*** AVAILABLE RECORDS Section Begins ***

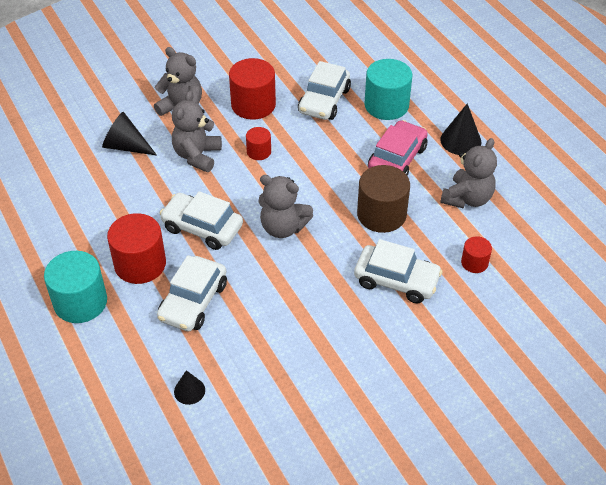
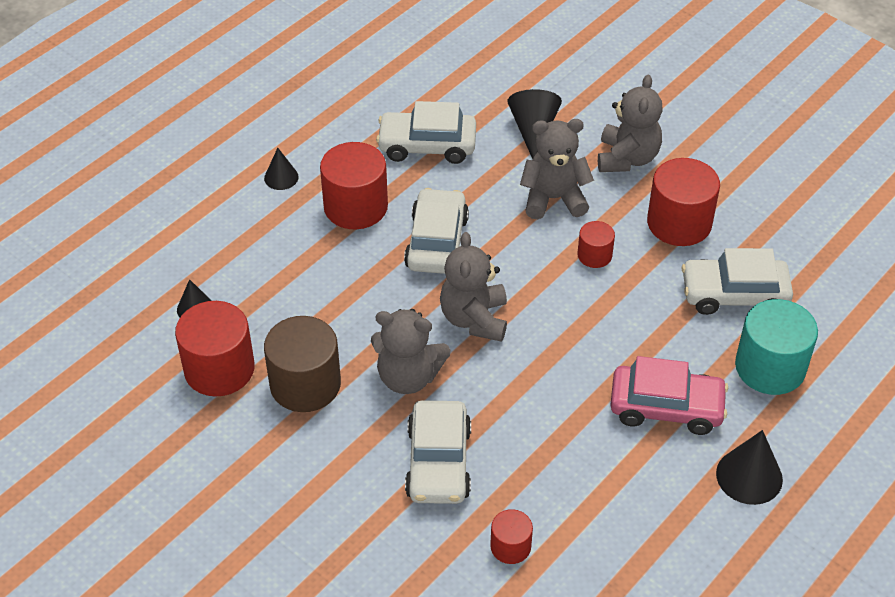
camera: 70 degrees right, 0 degrees up
(80, 302) = (281, 177): turquoise cylinder -> black cone
(193, 301) = (320, 271): white car -> white car (427, 145)
(258, 388) = (219, 369): none -> red cylinder
(381, 214) = (549, 416): brown cylinder -> brown cylinder (305, 384)
(467, 198) = (631, 511): grey teddy bear -> grey teddy bear (408, 377)

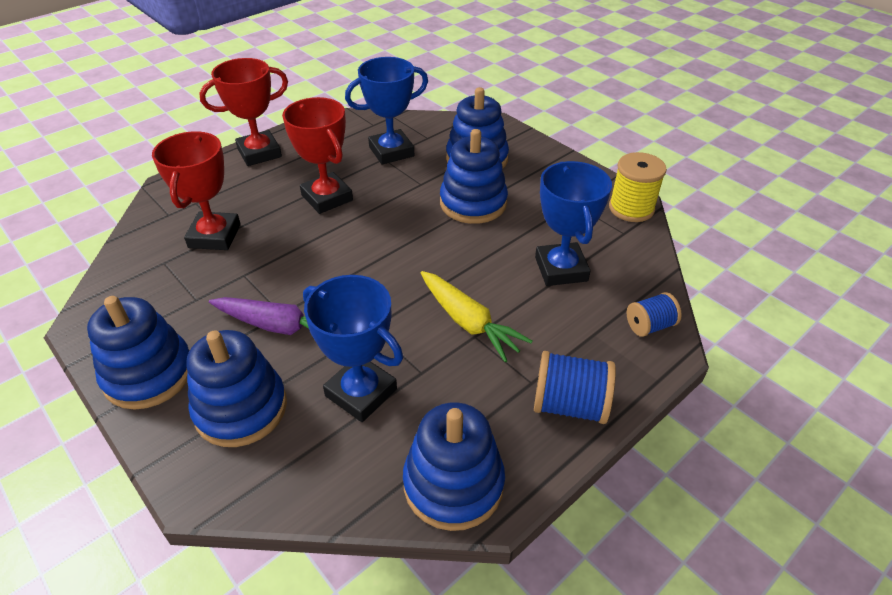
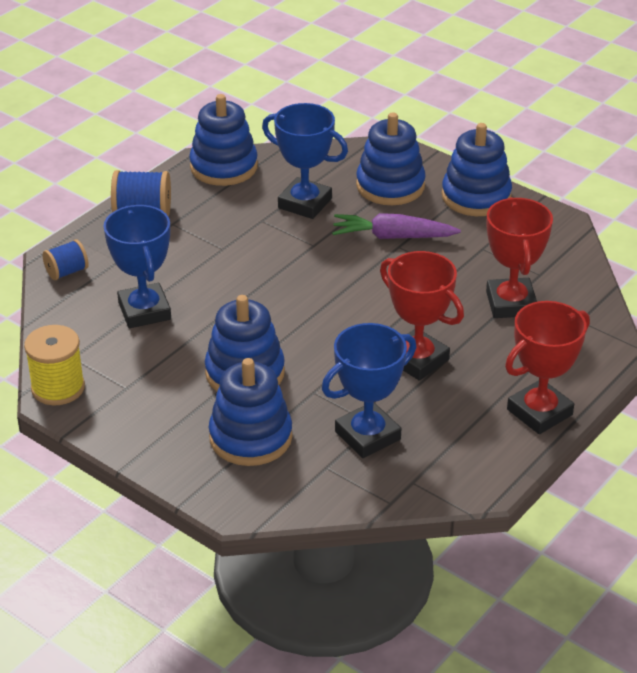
camera: 170 degrees right, 5 degrees down
(468, 322) = (229, 257): yellow carrot -> none

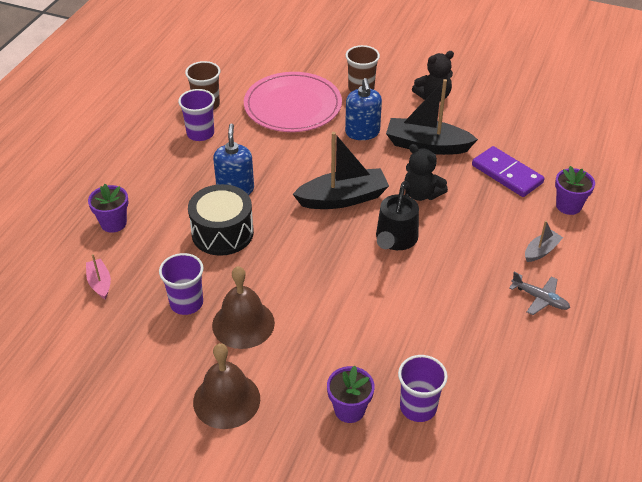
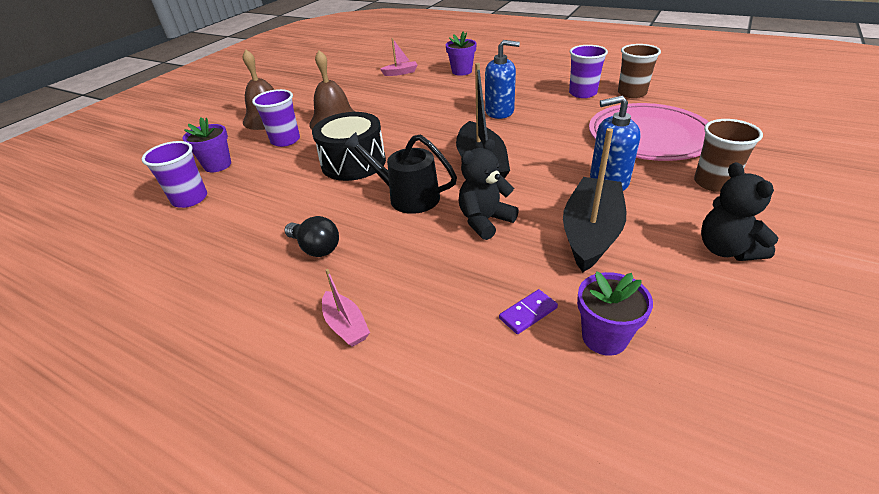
camera: 100 degrees right, 5 degrees down
(186, 303) = (367, 100): purple cup -> purple cup (285, 140)
(222, 233) = (441, 109): black drum -> black drum (353, 163)
(472, 284) = (316, 248): none -> black light bulb
(507, 174) = (528, 313): purple domino -> purple domino, size x0.49
(539, 298) = (262, 307): grey plane -> none
(541, 251) = (346, 325): grey boat -> pink boat
(568, 206) = (439, 386): purple flower pot -> purple flower pot (604, 337)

*** AVAILABLE RECORDS Section Ends ***

▶ _TO DO_
Only the lines with the string "camera" are wanted; pick them out of the records above and copy them.

▶ _ANSWER SPACE_
camera: 70 degrees right, 0 degrees up
camera: 170 degrees right, 5 degrees down
camera: 100 degrees right, 5 degrees down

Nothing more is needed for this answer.